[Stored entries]

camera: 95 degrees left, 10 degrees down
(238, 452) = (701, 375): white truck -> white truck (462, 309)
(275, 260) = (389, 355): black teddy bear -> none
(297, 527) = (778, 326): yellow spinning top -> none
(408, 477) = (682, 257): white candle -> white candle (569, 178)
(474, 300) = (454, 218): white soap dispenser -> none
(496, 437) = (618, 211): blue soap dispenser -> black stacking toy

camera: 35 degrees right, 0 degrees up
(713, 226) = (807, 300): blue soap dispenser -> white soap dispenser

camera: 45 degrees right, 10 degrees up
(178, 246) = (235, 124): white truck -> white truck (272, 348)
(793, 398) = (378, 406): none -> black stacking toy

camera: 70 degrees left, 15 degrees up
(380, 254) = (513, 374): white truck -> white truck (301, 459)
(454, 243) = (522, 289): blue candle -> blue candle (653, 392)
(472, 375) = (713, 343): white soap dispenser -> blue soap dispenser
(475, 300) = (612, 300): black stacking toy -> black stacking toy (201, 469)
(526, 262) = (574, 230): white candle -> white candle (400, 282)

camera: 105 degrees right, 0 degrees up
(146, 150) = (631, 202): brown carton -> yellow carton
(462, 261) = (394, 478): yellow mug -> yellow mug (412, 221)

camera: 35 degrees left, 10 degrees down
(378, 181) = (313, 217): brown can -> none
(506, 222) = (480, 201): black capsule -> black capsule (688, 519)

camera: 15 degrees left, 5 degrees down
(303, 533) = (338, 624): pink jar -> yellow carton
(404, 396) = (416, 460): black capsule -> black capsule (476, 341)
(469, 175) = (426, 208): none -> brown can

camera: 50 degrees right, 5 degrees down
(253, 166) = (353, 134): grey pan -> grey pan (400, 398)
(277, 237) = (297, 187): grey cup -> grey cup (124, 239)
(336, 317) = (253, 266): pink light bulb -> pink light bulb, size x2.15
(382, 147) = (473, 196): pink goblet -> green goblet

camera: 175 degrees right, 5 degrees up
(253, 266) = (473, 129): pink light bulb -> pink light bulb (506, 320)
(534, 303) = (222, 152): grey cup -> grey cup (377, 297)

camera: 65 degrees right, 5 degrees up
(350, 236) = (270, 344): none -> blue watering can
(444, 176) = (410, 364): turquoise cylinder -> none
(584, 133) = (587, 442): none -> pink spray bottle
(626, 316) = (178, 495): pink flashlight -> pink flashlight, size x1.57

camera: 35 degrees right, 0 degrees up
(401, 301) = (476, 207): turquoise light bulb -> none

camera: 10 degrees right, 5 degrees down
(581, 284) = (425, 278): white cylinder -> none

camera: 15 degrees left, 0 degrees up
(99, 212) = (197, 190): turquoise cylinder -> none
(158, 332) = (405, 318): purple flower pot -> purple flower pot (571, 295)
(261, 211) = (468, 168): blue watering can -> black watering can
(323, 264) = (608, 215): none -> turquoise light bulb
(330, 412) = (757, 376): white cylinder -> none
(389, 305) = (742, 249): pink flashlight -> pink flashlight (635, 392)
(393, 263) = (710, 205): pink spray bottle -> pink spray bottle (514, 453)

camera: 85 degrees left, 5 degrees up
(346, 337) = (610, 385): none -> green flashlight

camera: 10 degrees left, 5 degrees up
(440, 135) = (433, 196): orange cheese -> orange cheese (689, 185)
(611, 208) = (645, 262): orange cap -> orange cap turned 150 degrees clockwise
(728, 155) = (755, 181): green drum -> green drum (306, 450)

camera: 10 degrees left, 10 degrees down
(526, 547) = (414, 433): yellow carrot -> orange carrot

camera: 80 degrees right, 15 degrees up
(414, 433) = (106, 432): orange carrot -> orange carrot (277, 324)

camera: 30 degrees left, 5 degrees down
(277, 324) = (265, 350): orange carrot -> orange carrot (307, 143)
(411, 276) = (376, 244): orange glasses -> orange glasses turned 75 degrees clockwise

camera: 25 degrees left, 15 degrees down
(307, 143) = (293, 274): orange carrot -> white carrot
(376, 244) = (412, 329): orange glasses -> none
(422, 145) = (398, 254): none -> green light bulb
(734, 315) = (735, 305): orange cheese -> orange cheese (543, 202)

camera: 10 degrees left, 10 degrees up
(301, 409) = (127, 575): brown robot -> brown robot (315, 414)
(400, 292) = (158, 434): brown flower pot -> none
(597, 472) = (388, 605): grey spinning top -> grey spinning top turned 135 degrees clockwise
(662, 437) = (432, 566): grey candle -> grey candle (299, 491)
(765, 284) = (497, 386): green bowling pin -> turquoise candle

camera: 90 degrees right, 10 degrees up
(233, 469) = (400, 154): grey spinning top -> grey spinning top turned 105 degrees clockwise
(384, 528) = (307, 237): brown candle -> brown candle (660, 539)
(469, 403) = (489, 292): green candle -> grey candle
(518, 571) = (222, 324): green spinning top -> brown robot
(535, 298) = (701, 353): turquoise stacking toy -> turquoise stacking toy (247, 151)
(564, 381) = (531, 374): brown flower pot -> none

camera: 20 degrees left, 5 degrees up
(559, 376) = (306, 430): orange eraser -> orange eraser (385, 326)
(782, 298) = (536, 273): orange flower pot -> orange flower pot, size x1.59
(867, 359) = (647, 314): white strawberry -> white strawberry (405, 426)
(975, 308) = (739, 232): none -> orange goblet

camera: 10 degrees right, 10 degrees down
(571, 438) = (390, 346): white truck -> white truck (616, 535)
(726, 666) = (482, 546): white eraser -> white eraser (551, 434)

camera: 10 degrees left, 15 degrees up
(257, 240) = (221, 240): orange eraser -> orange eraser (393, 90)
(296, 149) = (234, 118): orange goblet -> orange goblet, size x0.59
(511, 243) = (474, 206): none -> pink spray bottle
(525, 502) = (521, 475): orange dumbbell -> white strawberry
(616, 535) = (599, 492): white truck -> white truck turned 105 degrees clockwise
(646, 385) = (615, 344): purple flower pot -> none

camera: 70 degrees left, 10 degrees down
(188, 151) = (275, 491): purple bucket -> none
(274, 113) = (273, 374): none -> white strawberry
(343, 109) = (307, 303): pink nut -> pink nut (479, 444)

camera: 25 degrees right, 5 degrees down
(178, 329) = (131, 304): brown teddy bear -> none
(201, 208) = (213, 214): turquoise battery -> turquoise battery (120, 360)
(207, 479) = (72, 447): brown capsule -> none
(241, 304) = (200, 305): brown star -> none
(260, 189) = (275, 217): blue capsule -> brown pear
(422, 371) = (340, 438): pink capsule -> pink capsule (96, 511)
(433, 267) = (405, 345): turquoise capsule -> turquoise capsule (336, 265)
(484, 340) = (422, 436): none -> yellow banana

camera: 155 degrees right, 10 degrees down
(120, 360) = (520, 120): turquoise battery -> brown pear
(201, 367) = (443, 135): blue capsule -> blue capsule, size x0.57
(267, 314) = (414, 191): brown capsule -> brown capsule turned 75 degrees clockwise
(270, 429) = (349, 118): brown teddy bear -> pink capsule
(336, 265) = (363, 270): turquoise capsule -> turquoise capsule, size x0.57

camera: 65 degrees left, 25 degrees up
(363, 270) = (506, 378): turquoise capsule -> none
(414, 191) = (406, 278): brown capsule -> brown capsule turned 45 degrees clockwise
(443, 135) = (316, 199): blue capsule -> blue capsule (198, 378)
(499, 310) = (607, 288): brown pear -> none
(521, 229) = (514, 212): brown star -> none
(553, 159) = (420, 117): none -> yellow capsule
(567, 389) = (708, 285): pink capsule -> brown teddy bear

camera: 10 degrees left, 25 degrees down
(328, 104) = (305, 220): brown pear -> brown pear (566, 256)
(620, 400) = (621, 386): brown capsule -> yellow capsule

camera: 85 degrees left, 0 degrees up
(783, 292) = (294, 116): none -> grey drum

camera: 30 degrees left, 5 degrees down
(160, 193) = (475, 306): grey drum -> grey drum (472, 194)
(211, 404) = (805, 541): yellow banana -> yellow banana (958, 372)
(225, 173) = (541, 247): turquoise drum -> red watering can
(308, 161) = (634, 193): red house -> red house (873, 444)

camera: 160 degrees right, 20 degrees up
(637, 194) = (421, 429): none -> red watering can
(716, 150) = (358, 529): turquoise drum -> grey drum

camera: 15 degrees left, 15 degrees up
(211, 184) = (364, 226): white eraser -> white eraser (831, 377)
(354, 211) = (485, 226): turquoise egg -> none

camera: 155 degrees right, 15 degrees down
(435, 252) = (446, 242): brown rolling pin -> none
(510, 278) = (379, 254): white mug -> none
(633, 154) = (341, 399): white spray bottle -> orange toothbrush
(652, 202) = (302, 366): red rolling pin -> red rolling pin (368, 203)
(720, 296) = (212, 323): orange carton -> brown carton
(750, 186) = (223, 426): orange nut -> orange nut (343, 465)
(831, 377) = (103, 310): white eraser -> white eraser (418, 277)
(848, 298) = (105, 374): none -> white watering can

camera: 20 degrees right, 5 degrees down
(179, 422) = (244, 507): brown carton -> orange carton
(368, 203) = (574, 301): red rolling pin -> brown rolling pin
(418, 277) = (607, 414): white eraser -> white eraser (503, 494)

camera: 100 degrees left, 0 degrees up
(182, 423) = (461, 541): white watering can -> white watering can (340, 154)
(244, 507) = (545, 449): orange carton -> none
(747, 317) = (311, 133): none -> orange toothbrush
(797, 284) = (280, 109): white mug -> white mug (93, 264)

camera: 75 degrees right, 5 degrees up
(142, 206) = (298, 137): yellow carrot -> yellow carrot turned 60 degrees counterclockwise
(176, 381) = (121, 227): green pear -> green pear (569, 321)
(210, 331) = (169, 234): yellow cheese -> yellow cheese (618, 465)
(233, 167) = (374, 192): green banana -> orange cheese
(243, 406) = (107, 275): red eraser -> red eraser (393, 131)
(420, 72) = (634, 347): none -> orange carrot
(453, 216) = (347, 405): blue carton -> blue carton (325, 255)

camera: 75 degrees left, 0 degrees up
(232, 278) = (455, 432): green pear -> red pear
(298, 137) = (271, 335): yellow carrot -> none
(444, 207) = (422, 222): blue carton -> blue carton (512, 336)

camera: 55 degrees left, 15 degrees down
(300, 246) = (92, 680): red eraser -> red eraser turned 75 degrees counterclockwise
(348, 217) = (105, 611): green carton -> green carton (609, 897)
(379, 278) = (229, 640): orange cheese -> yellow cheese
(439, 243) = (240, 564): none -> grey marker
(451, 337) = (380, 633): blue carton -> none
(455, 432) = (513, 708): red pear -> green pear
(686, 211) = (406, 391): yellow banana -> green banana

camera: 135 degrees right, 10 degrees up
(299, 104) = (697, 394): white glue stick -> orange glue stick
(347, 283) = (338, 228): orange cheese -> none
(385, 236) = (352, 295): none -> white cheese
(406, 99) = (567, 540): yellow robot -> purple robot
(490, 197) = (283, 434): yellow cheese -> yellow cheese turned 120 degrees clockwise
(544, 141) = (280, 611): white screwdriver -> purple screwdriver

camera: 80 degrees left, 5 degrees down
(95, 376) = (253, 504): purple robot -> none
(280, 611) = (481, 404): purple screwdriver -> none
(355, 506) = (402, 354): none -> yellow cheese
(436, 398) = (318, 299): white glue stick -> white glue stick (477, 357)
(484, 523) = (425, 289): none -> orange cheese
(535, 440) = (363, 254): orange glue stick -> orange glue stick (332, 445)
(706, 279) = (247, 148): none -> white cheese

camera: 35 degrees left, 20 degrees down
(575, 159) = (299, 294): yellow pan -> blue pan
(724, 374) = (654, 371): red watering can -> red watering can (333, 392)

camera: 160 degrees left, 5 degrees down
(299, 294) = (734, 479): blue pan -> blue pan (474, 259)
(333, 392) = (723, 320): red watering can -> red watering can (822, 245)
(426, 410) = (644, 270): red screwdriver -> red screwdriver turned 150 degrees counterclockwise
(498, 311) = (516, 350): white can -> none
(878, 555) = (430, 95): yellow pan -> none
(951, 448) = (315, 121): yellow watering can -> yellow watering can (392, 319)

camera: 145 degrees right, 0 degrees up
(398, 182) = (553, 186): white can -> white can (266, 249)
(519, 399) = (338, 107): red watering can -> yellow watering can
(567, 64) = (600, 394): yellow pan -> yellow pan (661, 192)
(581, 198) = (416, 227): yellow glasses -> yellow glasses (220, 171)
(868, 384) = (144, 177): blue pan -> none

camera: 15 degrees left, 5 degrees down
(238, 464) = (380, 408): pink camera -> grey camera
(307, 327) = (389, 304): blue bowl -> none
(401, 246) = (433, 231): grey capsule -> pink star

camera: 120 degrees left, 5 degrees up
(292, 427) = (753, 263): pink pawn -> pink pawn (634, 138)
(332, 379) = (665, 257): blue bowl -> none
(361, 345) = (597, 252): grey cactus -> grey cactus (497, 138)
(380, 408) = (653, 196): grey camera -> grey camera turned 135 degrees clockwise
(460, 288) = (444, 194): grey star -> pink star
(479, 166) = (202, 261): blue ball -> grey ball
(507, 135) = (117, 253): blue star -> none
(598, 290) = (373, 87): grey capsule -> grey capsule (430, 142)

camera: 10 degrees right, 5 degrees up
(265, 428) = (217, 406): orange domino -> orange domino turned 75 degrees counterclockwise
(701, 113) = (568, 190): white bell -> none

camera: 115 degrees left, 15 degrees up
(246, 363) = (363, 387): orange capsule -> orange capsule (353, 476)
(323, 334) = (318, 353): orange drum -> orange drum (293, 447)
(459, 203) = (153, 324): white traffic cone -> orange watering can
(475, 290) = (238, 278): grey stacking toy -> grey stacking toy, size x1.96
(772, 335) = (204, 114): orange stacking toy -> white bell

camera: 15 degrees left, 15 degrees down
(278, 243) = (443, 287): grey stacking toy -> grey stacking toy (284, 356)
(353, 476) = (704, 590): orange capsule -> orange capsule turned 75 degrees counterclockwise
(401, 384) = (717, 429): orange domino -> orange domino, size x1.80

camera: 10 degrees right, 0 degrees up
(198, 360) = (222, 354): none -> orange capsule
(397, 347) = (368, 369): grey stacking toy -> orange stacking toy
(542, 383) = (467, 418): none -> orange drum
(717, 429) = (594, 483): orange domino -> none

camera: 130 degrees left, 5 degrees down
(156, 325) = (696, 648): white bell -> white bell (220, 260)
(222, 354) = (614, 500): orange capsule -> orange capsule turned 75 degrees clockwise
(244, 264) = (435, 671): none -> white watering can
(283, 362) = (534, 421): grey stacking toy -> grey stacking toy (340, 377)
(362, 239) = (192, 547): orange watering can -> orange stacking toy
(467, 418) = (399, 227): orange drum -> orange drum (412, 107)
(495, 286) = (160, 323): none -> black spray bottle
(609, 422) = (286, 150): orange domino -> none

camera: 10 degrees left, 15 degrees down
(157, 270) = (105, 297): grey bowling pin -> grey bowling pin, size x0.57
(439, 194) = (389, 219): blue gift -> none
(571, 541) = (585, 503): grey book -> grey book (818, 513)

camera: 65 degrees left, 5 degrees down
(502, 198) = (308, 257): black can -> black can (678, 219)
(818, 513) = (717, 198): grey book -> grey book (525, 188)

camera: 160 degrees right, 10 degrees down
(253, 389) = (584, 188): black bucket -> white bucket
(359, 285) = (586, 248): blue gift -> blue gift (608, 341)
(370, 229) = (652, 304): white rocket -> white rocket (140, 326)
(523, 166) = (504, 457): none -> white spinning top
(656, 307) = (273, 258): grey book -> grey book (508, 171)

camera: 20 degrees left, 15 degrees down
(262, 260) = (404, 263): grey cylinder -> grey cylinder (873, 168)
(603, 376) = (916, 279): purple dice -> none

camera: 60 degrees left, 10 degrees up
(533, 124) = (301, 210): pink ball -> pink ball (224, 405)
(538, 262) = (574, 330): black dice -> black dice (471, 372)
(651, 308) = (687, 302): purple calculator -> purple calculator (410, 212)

YOUR GOAL: Set down, exactly as they appear above, all lines from the one that has "(831, 377) = (103, 310): white" down to the one that has "(418, 277) = (607, 414): white", including those two and no others.

EXERCISE RESPONSE:
(831, 377) = (103, 310): white eraser -> white eraser (418, 277)
(848, 298) = (105, 374): none -> white watering can

camera: 20 degrees right, 5 degrees down
(179, 422) = (244, 507): brown carton -> orange carton
(368, 203) = (574, 301): red rolling pin -> brown rolling pin
(418, 277) = (607, 414): white eraser -> white eraser (503, 494)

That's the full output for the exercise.